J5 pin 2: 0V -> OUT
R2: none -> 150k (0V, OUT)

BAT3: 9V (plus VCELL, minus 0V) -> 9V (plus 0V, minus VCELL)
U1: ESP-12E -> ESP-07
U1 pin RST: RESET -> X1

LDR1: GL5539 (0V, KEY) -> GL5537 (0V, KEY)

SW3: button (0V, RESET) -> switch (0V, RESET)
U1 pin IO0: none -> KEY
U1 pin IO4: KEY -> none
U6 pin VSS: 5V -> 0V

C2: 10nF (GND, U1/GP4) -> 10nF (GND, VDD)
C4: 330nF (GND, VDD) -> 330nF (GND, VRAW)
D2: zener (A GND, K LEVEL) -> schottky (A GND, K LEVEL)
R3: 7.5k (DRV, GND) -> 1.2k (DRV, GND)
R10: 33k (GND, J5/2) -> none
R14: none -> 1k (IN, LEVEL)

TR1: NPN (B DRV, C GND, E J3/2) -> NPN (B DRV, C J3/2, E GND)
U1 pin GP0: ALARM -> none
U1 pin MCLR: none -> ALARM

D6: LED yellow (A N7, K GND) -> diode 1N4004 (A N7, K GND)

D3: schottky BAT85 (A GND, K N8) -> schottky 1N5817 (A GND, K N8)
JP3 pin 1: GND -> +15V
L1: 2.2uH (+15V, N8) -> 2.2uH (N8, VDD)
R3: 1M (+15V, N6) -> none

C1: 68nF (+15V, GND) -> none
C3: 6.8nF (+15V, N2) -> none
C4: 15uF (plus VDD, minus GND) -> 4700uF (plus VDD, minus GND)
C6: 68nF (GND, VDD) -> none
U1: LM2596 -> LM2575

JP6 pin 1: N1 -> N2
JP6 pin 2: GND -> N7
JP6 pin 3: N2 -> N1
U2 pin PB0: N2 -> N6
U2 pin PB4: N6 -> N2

- [Aim of the exercise]
Copy out the entries above again, keeping them exact.

- [Response]
J5 pin 2: 0V -> OUT
R2: none -> 150k (0V, OUT)

BAT3: 9V (plus VCELL, minus 0V) -> 9V (plus 0V, minus VCELL)
U1: ESP-12E -> ESP-07
U1 pin RST: RESET -> X1

LDR1: GL5539 (0V, KEY) -> GL5537 (0V, KEY)

SW3: button (0V, RESET) -> switch (0V, RESET)
U1 pin IO0: none -> KEY
U1 pin IO4: KEY -> none
U6 pin VSS: 5V -> 0V

C2: 10nF (GND, U1/GP4) -> 10nF (GND, VDD)
C4: 330nF (GND, VDD) -> 330nF (GND, VRAW)
D2: zener (A GND, K LEVEL) -> schottky (A GND, K LEVEL)
R3: 7.5k (DRV, GND) -> 1.2k (DRV, GND)
R10: 33k (GND, J5/2) -> none
R14: none -> 1k (IN, LEVEL)

TR1: NPN (B DRV, C GND, E J3/2) -> NPN (B DRV, C J3/2, E GND)
U1 pin GP0: ALARM -> none
U1 pin MCLR: none -> ALARM

D6: LED yellow (A N7, K GND) -> diode 1N4004 (A N7, K GND)

D3: schottky BAT85 (A GND, K N8) -> schottky 1N5817 (A GND, K N8)
JP3 pin 1: GND -> +15V
L1: 2.2uH (+15V, N8) -> 2.2uH (N8, VDD)
R3: 1M (+15V, N6) -> none

C1: 68nF (+15V, GND) -> none
C3: 6.8nF (+15V, N2) -> none
C4: 15uF (plus VDD, minus GND) -> 4700uF (plus VDD, minus GND)
C6: 68nF (GND, VDD) -> none
U1: LM2596 -> LM2575

JP6 pin 1: N1 -> N2
JP6 pin 2: GND -> N7
JP6 pin 3: N2 -> N1
U2 pin PB0: N2 -> N6
U2 pin PB4: N6 -> N2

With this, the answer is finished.